What needs to be done: Below are the records; tally the lines that include "teapot" and report only the total.

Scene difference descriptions
_____
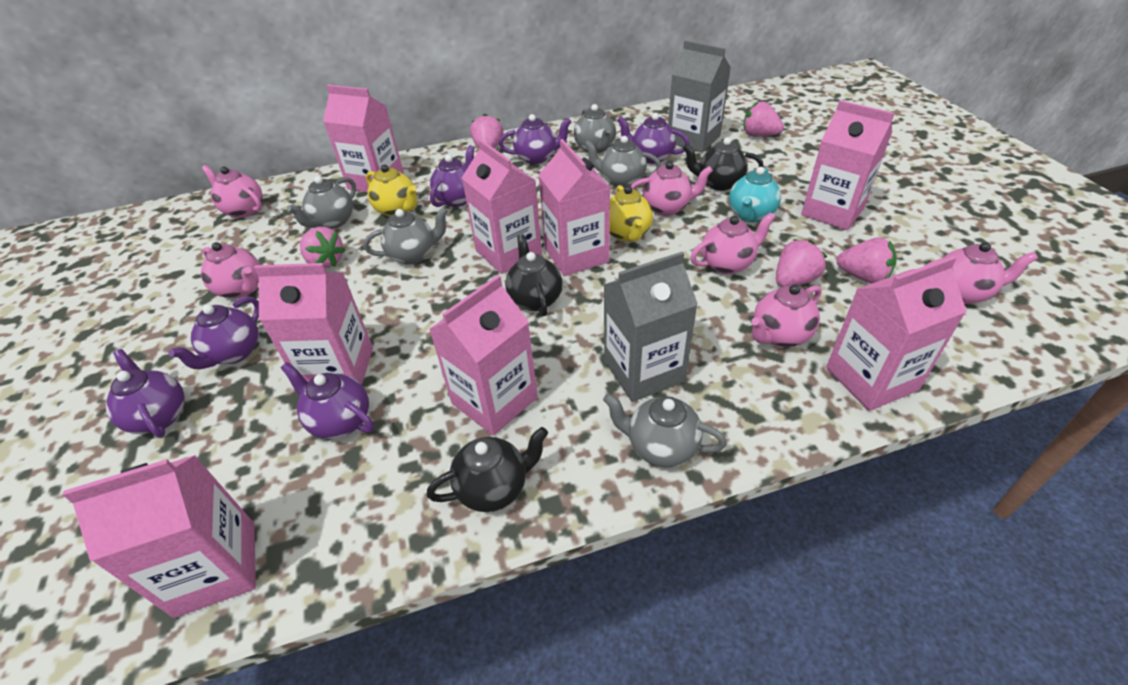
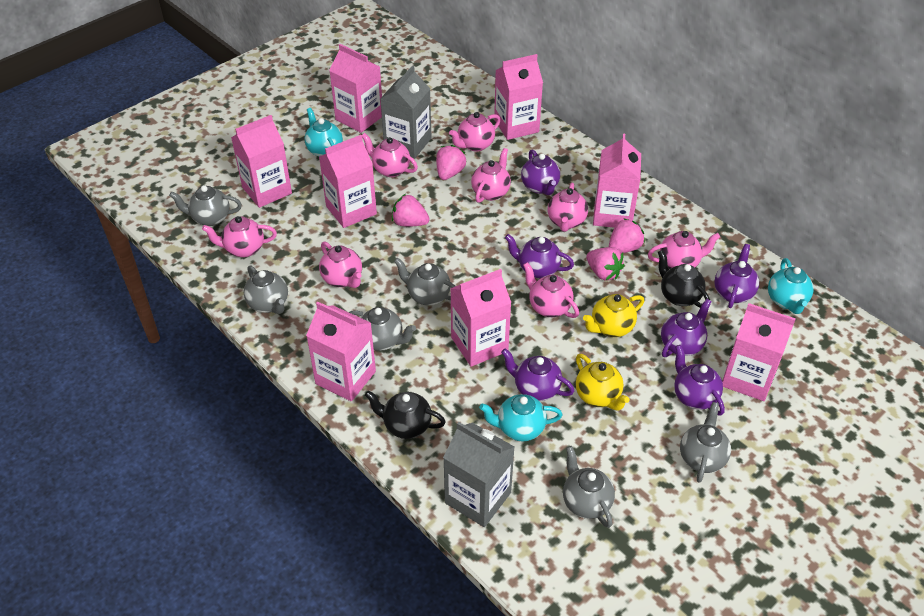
black teapot: 3 -> 2
grey teapot: 5 -> 6
pink strawberry: 5 -> 4
pink teapot: 6 -> 8
turquoise teapot: 1 -> 3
_____
Expected answer: 4